DATA EXTRACT:
################
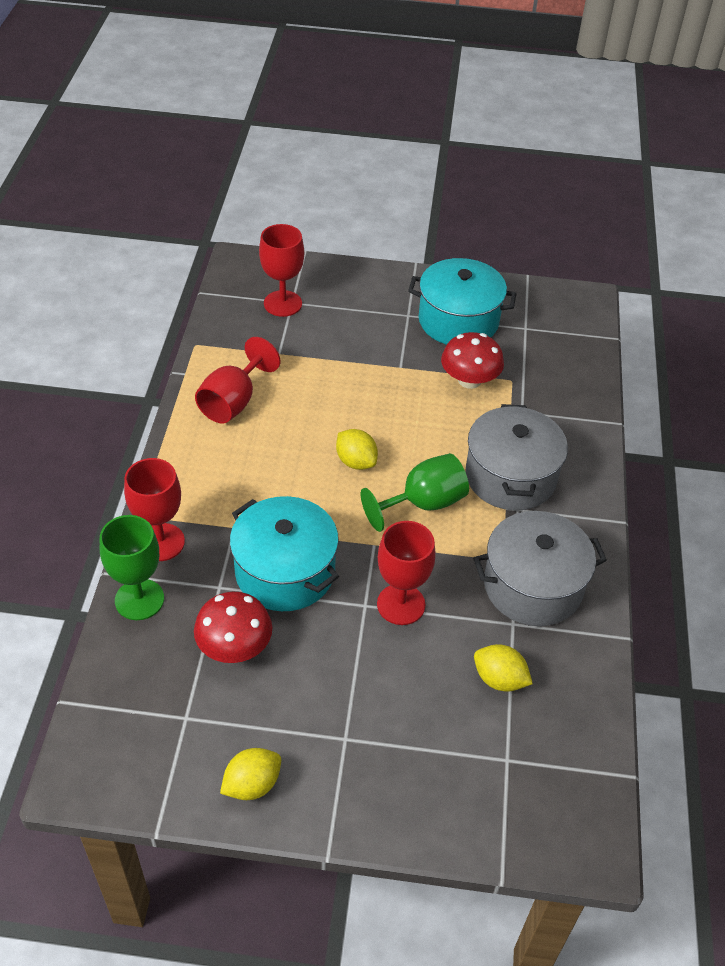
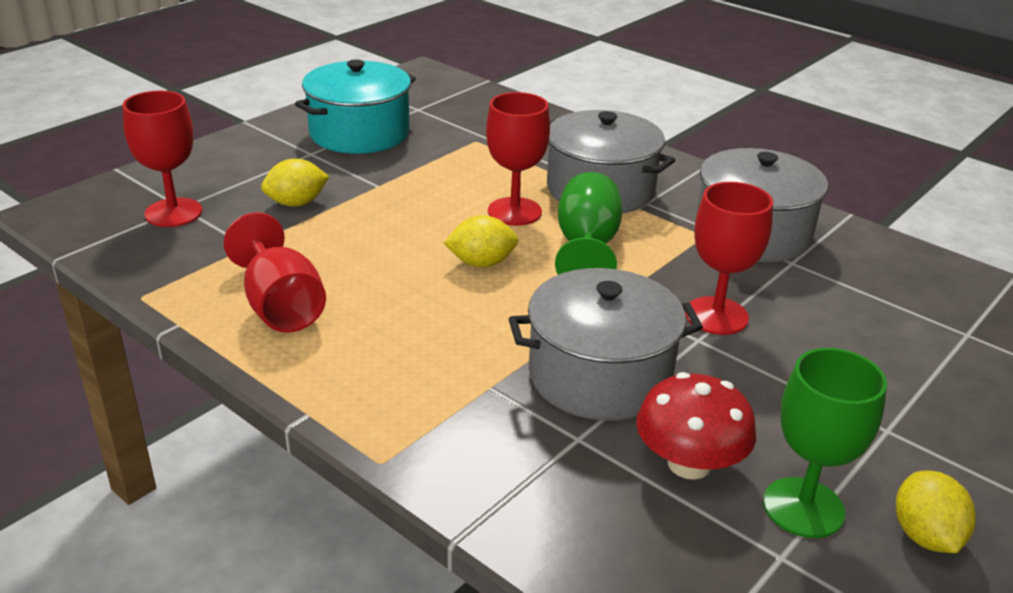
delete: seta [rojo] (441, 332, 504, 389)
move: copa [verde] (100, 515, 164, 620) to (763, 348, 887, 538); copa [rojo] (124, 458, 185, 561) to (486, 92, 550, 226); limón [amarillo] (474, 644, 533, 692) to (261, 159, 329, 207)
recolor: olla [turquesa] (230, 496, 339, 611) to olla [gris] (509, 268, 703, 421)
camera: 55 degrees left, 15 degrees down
################
EXERCISE DESCRIPTION: The answer should be one number: how many lines in the listing above contain "rojo".

RESPONSE: 2